Your assignment - Pictures do not belong in the copy; restate the records below word for word.

Dataset entries -
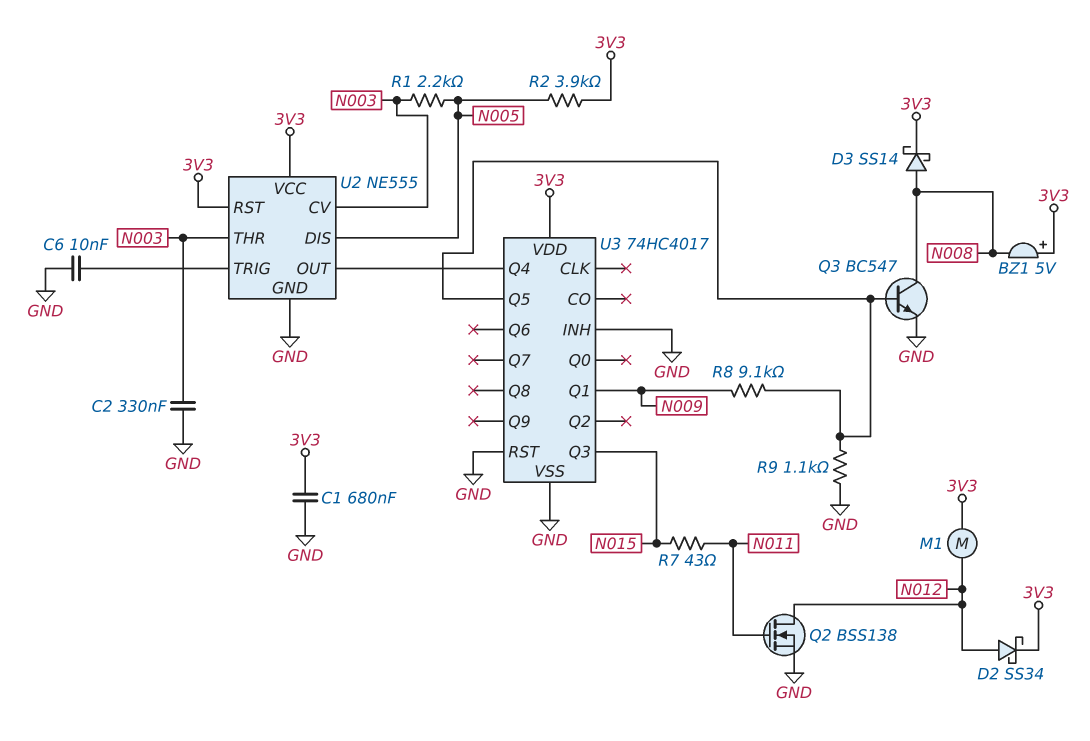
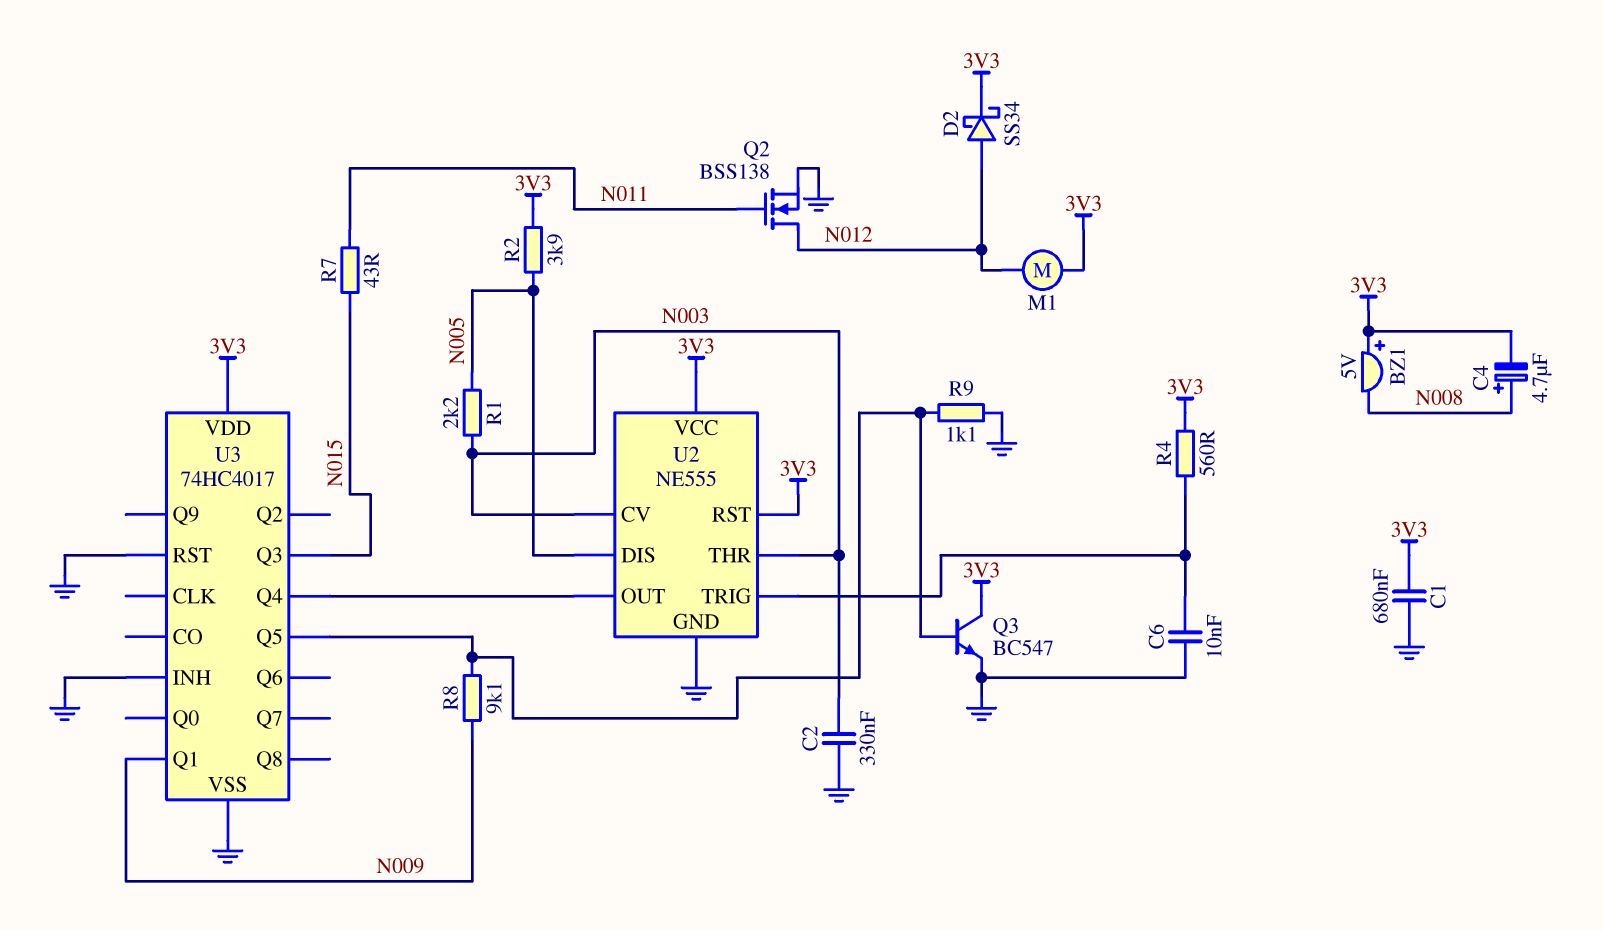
C4: none -> 4.7uF (plus N008, minus 3V3)
D3: schottky SS14 (A N008, K 3V3) -> none
Q3: NPN BC547 (B U3/Q5, C N008, E GND) -> NPN BC547 (B U3/Q5, C 3V3, E GND)
R4: none -> 560 (3V3, U2/TRIG)

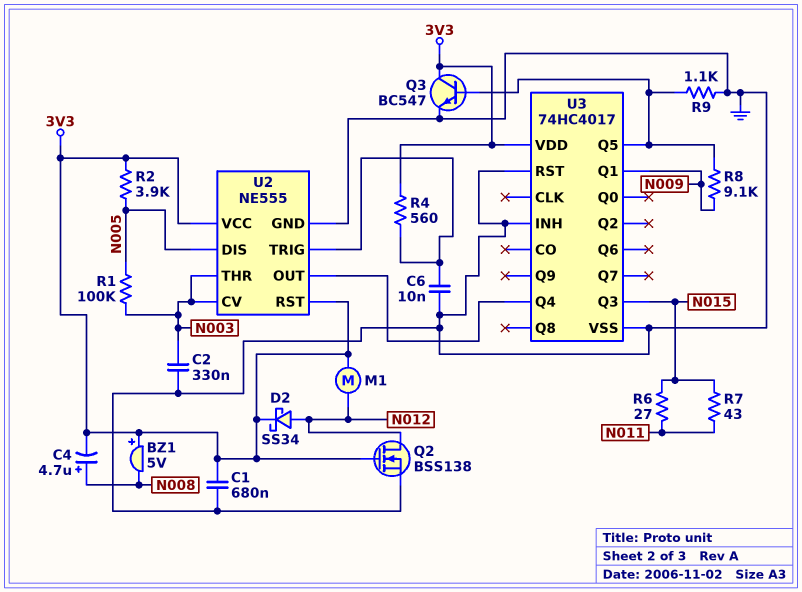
Q2: NMOS BSS138 (G N011, D N012, S GND) -> NMOS BSS138 (G 3V3, D N012, S GND)
R1: 2.2k (N003, N005) -> 100k (N003, N005)
R6: none -> 27 (N011, N015)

Result for this task -
C4: none -> 4.7uF (plus N008, minus 3V3)
D3: schottky SS14 (A N008, K 3V3) -> none
Q3: NPN BC547 (B U3/Q5, C N008, E GND) -> NPN BC547 (B U3/Q5, C 3V3, E GND)
R4: none -> 560 (3V3, U2/TRIG)

Q2: NMOS BSS138 (G N011, D N012, S GND) -> NMOS BSS138 (G 3V3, D N012, S GND)
R1: 2.2k (N003, N005) -> 100k (N003, N005)
R6: none -> 27 (N011, N015)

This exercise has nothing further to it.